#### [ASSIGNMENT]
For the word "golden", return each line of the data in which it occurs.
*** DATASET RECORDS ***
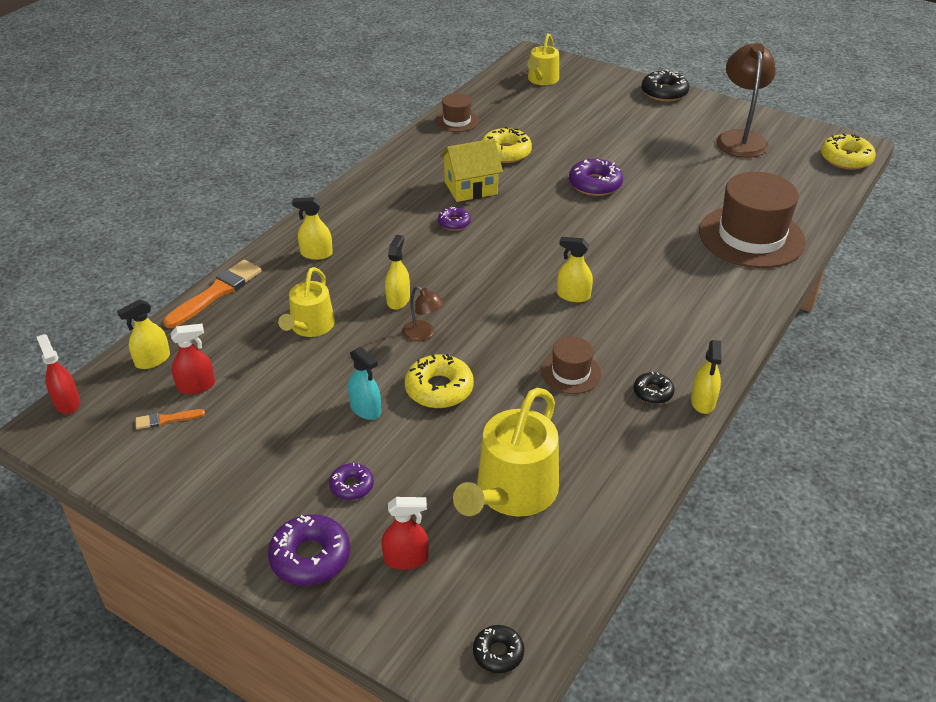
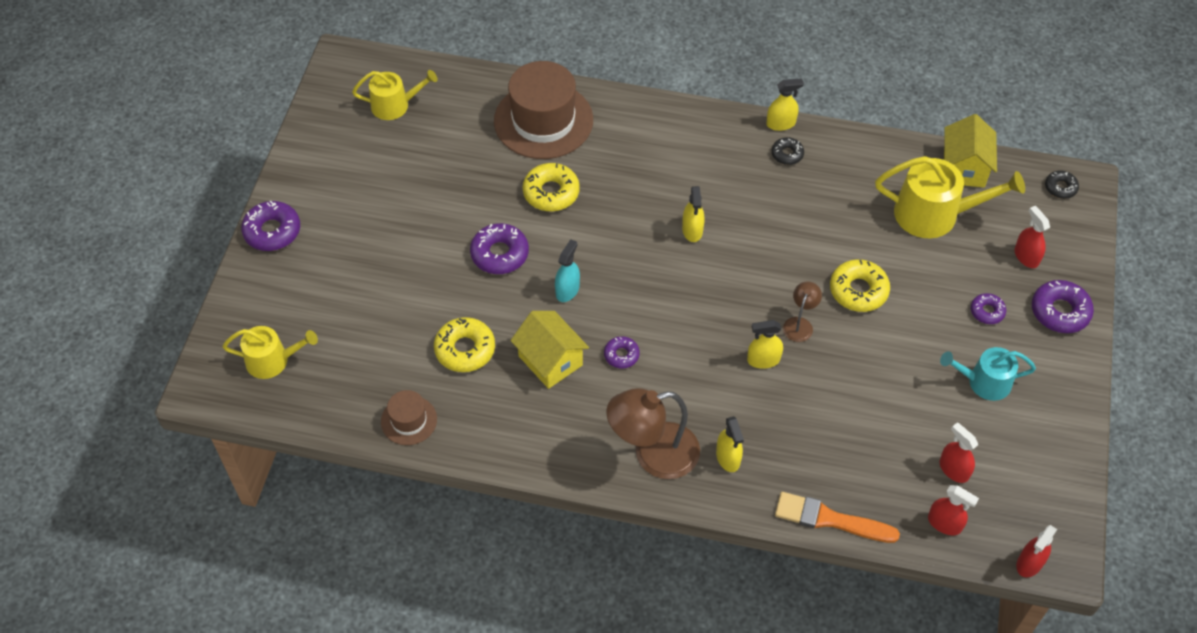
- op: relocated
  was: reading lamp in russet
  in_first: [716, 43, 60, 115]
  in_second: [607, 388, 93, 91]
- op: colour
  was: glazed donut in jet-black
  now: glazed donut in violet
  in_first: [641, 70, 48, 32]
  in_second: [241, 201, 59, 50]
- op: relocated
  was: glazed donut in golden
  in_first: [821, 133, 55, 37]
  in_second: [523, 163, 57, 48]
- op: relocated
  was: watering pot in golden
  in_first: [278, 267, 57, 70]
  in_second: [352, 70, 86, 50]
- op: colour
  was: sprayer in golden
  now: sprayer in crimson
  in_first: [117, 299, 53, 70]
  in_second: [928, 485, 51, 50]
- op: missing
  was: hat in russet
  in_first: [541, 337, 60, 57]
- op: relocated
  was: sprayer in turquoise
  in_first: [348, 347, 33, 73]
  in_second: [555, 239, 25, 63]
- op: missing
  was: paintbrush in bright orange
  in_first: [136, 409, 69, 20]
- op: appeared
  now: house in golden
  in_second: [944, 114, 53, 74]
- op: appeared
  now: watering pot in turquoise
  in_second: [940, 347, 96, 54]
*** End of DATASET RECORDS ***
#### [WRITTEN RESPONSE]
  was: glazed donut in golden
  was: watering pot in golden
  was: sprayer in golden
  now: house in golden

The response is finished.